From the first line of the records down to the one that holds "gray ellipse: (189, 108) -> (215, 39), moved", transcribe each line exactly and add nothing.

━━━ Material supplied

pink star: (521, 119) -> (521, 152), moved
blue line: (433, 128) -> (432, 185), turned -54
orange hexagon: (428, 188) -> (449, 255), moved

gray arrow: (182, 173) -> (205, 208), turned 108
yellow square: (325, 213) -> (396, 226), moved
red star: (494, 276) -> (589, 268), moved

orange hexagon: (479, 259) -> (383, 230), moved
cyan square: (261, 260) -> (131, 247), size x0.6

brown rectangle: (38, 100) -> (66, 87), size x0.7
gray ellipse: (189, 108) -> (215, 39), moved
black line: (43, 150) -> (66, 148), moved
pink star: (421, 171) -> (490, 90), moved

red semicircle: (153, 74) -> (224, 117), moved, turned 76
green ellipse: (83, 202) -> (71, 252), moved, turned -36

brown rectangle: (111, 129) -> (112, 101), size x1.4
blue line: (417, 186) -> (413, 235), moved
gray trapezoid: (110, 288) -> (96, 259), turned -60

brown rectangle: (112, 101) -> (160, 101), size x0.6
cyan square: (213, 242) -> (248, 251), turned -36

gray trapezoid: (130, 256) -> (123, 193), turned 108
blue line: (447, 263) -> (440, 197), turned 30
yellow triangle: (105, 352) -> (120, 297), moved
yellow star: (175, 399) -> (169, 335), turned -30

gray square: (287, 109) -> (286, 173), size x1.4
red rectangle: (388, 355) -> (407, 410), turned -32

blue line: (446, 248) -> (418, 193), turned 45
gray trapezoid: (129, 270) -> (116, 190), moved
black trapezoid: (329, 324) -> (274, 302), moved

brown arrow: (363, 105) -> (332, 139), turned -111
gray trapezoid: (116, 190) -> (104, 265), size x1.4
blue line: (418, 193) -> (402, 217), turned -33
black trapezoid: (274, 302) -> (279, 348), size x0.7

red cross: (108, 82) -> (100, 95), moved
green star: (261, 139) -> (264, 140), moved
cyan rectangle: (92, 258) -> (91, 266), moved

━━━━━━

=== Completed exercise ===
pink star: (521, 119) -> (521, 152), moved
blue line: (433, 128) -> (432, 185), turned -54
orange hexagon: (428, 188) -> (449, 255), moved

gray arrow: (182, 173) -> (205, 208), turned 108
yellow square: (325, 213) -> (396, 226), moved
red star: (494, 276) -> (589, 268), moved

orange hexagon: (479, 259) -> (383, 230), moved
cyan square: (261, 260) -> (131, 247), size x0.6

brown rectangle: (38, 100) -> (66, 87), size x0.7
gray ellipse: (189, 108) -> (215, 39), moved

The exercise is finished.